### SOURCE INFORMATION ###

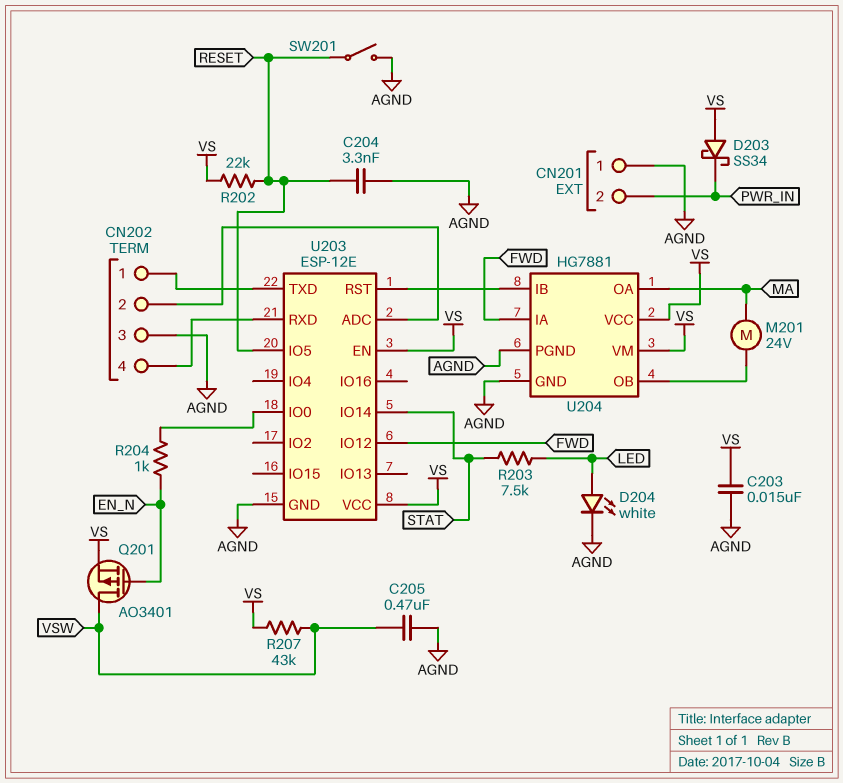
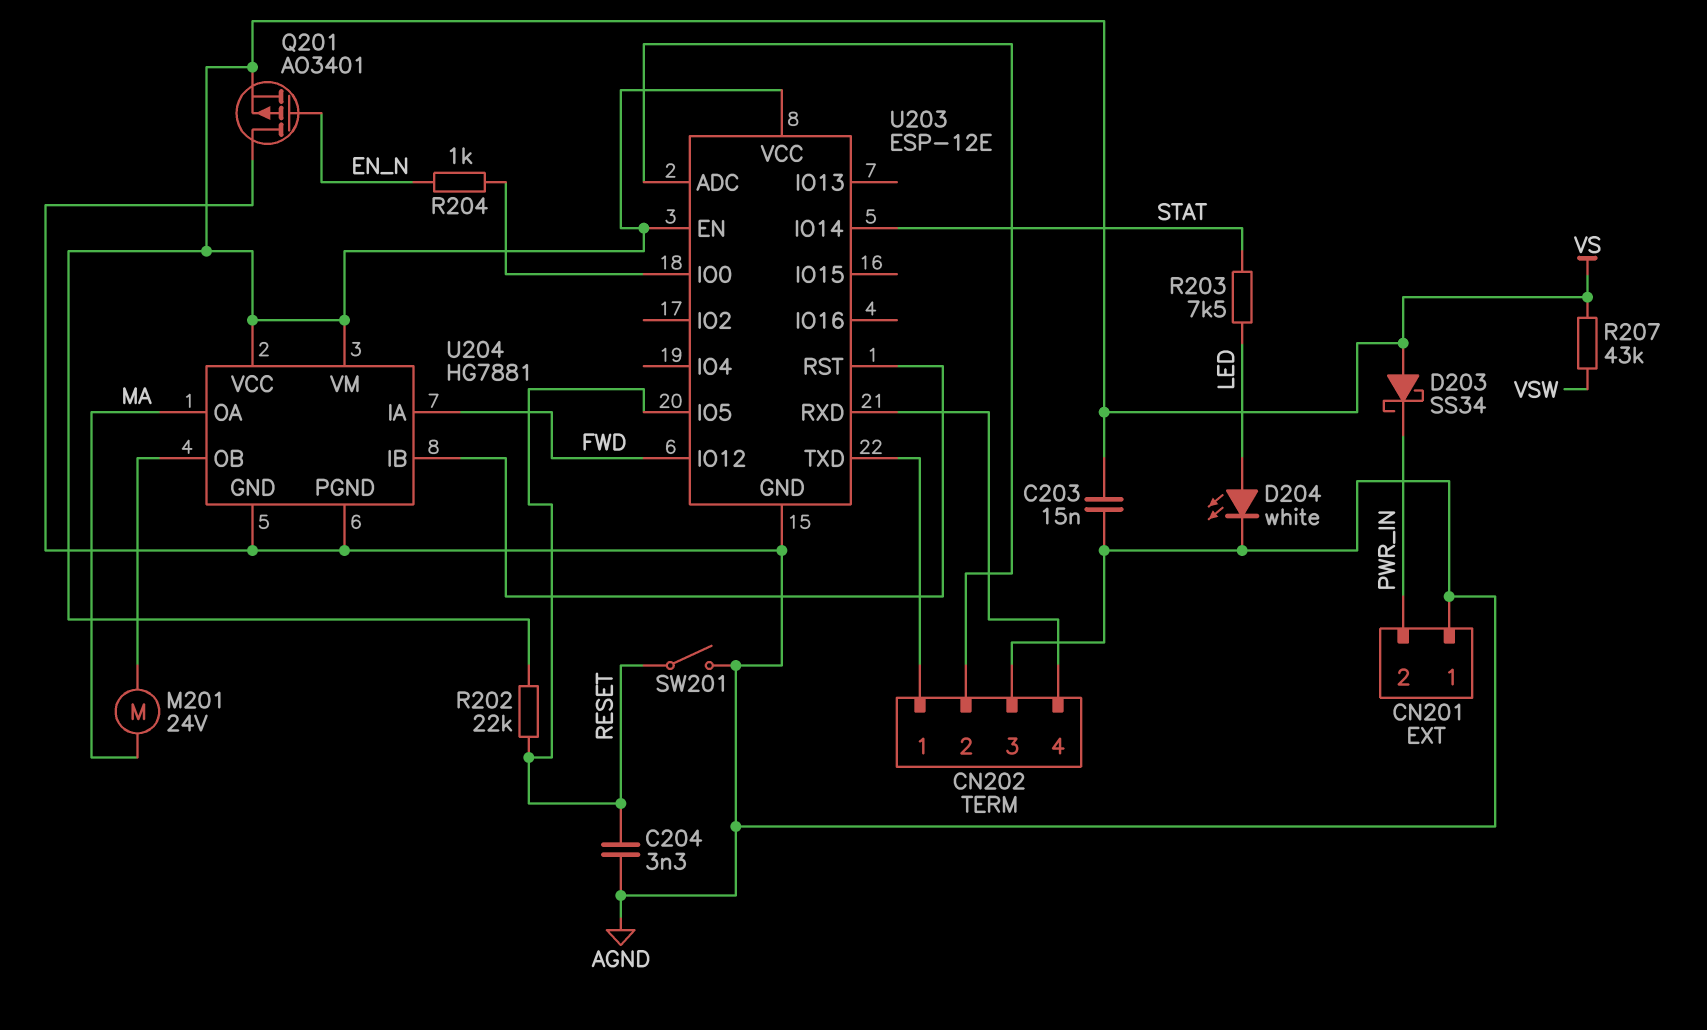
C205: 470nF (AGND, VSW) -> none
Q201: PMOS AO3401 (G EN_N, D VSW, S VS) -> PMOS AO3401 (G EN_N, D AGND, S VS)

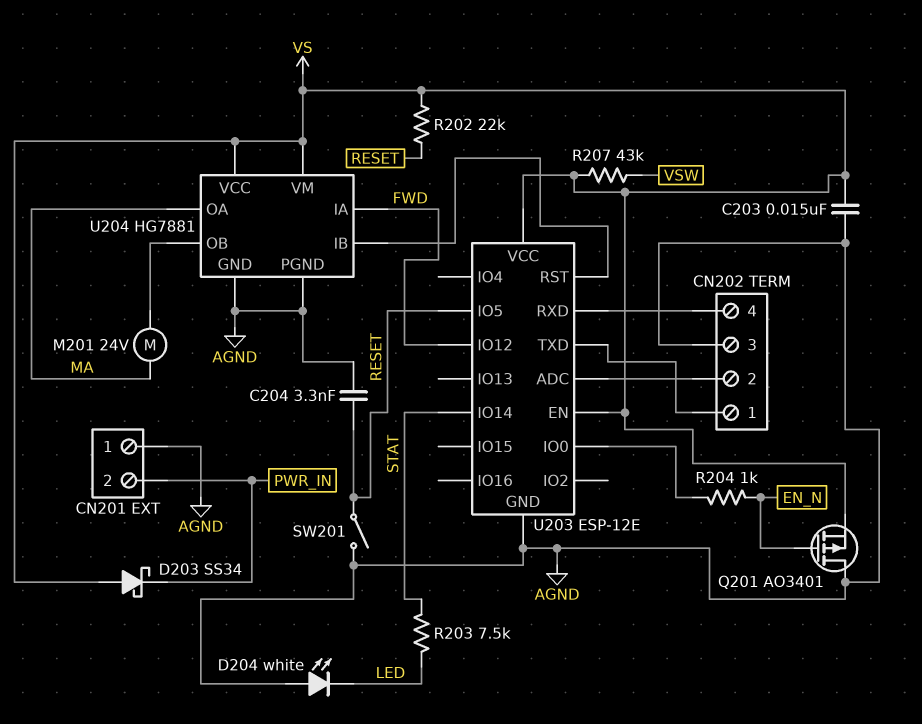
D204: LED white (A LED, K AGND) -> LED white (A AGND, K LED)

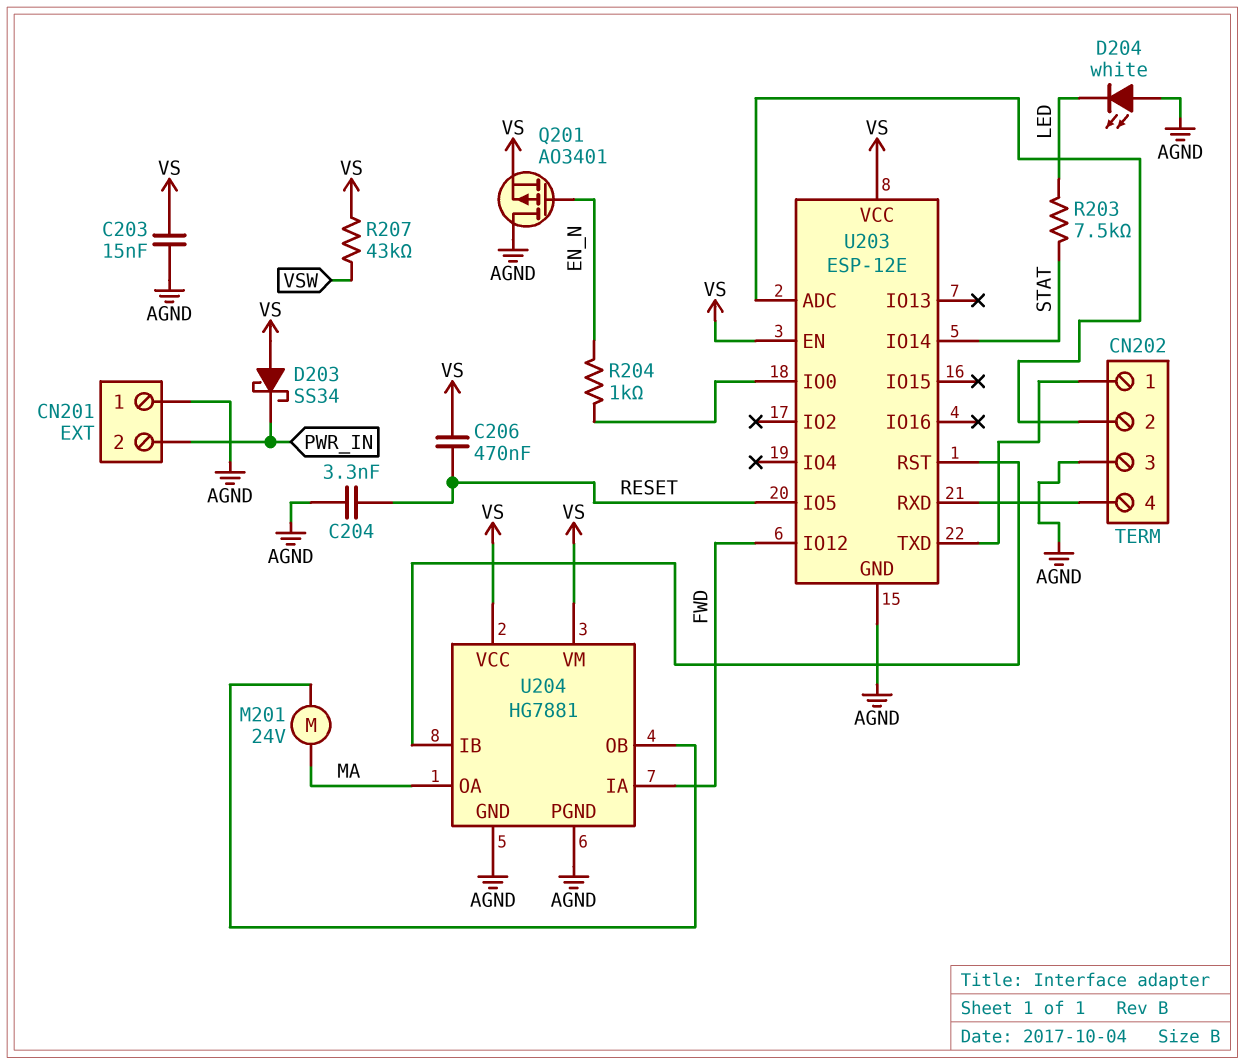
C206: none -> 470nF (RESET, VS)
R202: 22k (RESET, VS) -> none
SW201: switch (AGND, RESET) -> none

###

[PROBLEM DETAILS]: Once the pictures are set aside, reproduce the records in full and exactly.

[SOLUTION TO THIS EXERCISE]:
C205: 470nF (AGND, VSW) -> none
Q201: PMOS AO3401 (G EN_N, D VSW, S VS) -> PMOS AO3401 (G EN_N, D AGND, S VS)

D204: LED white (A LED, K AGND) -> LED white (A AGND, K LED)

C206: none -> 470nF (RESET, VS)
R202: 22k (RESET, VS) -> none
SW201: switch (AGND, RESET) -> none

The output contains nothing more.